** Opening DATA FOR PROCESSING block **

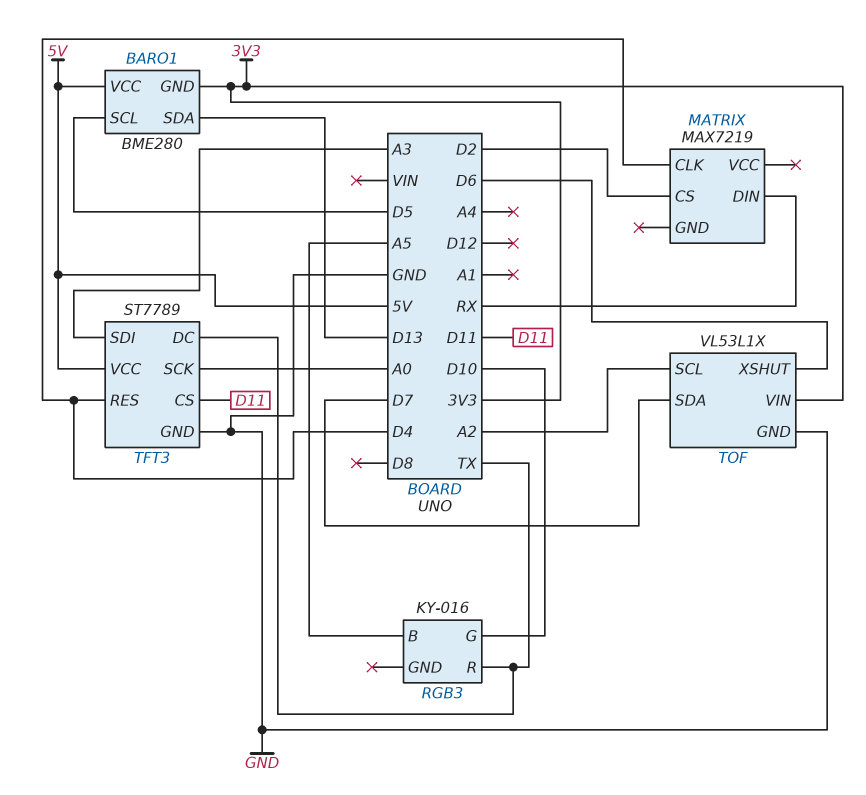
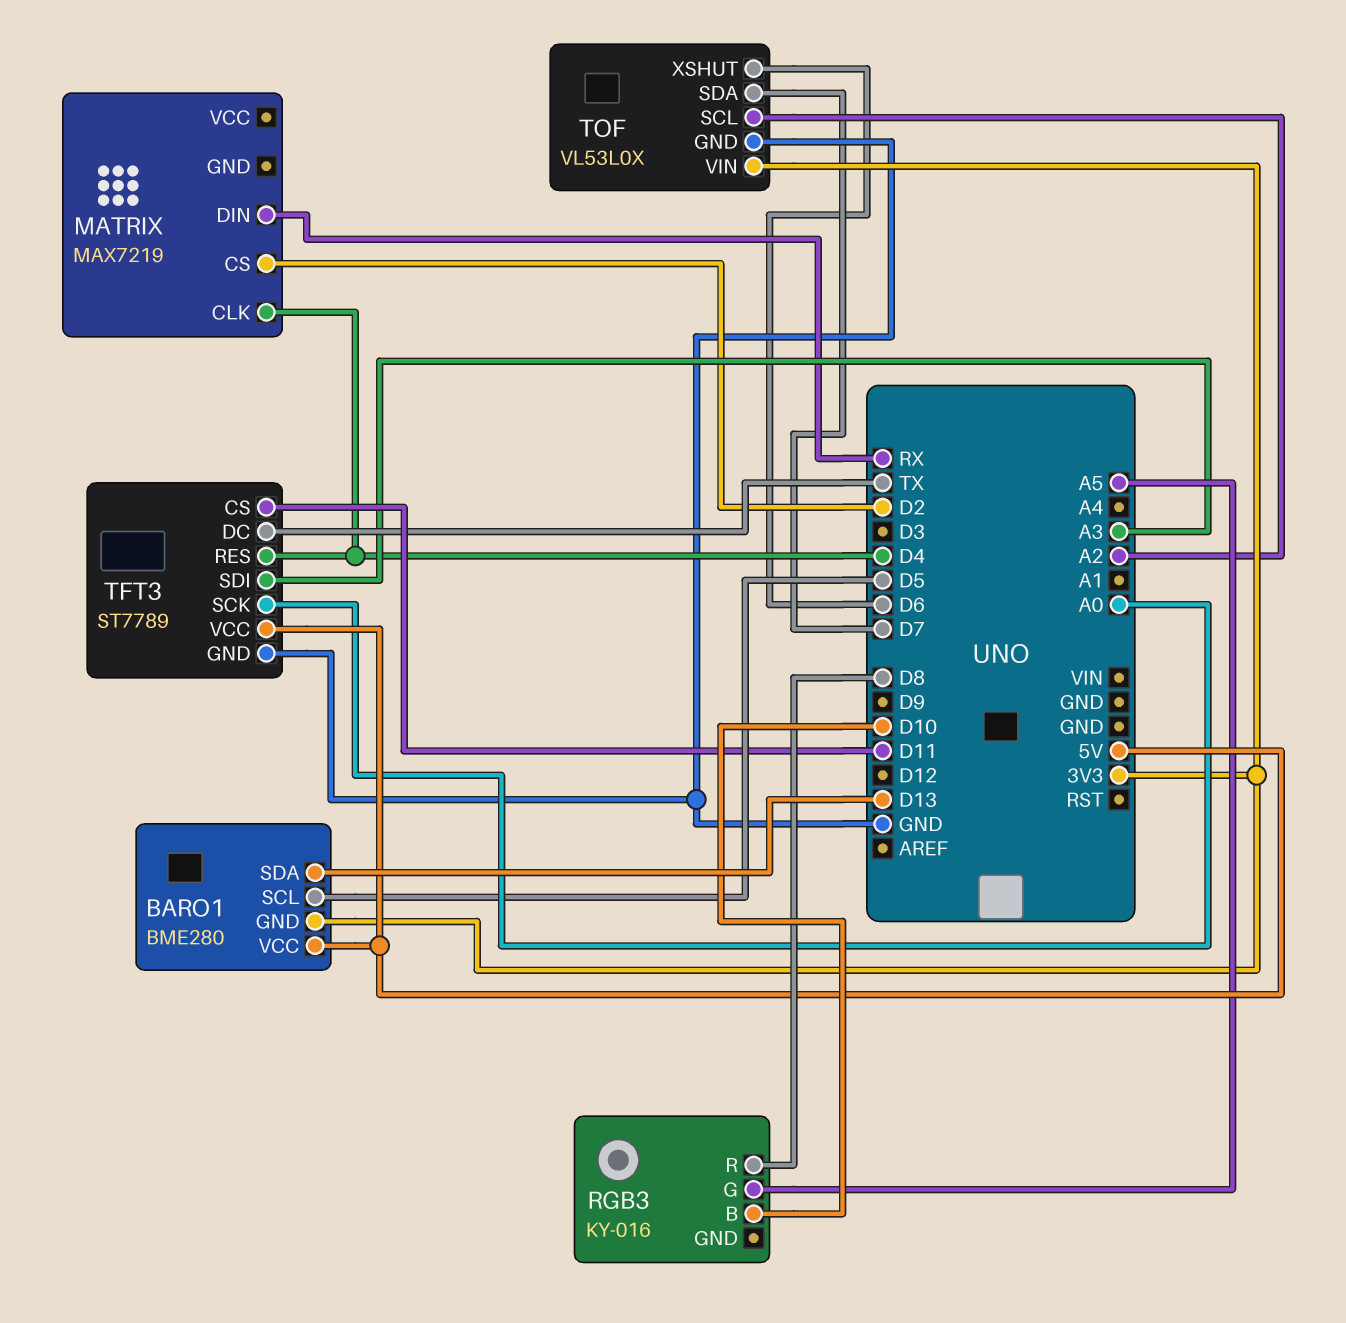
RGB3 pin B: A5 -> D10
RGB3 pin G: D10 -> A5
RGB3 pin R: TX -> D8
TOF: VL53L1X -> VL53L0X

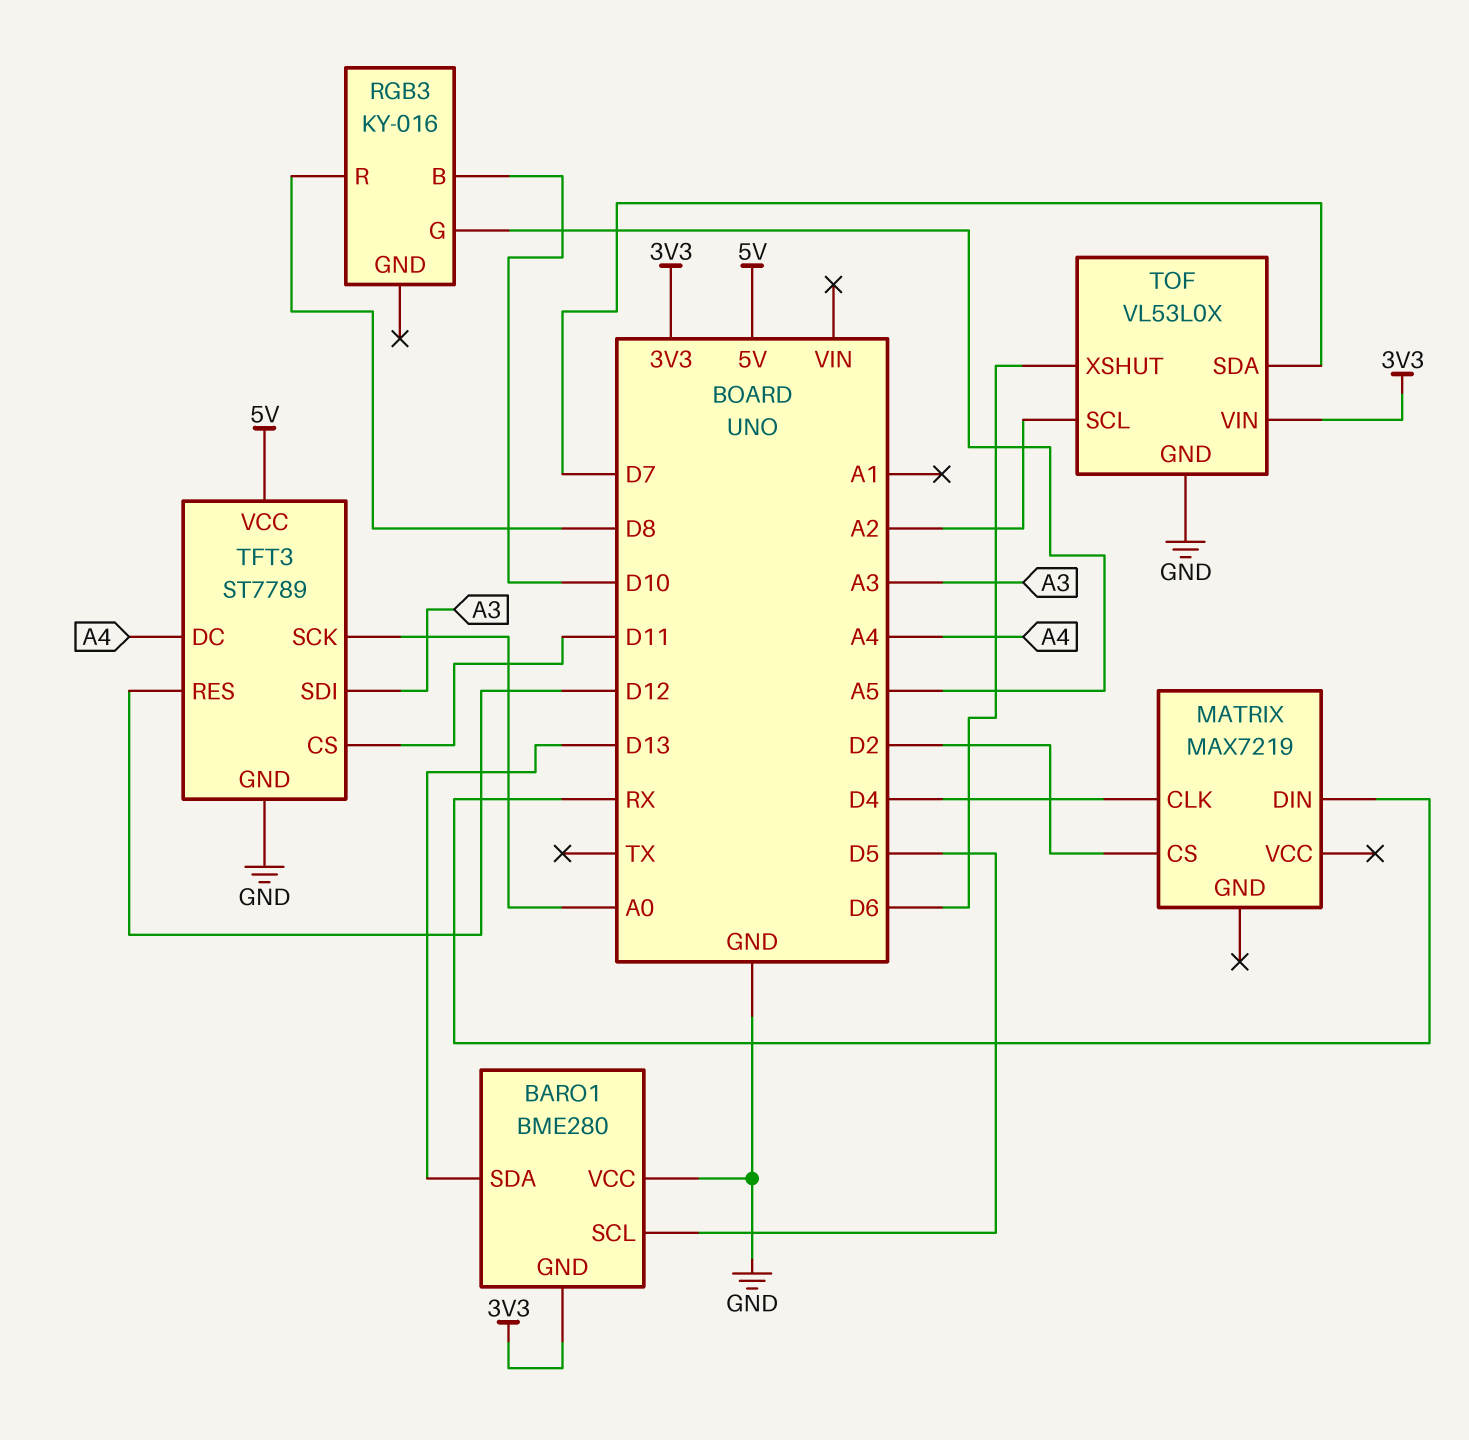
BARO1 pin VCC: 5V -> GND
TFT3 pin DC: TX -> A4
TFT3 pin RES: D4 -> D12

** Closing DATA FOR PROCESSING block **

With the pictures removed, return the full listing exactly as given.

• REPLY:
RGB3 pin B: A5 -> D10
RGB3 pin G: D10 -> A5
RGB3 pin R: TX -> D8
TOF: VL53L1X -> VL53L0X

BARO1 pin VCC: 5V -> GND
TFT3 pin DC: TX -> A4
TFT3 pin RES: D4 -> D12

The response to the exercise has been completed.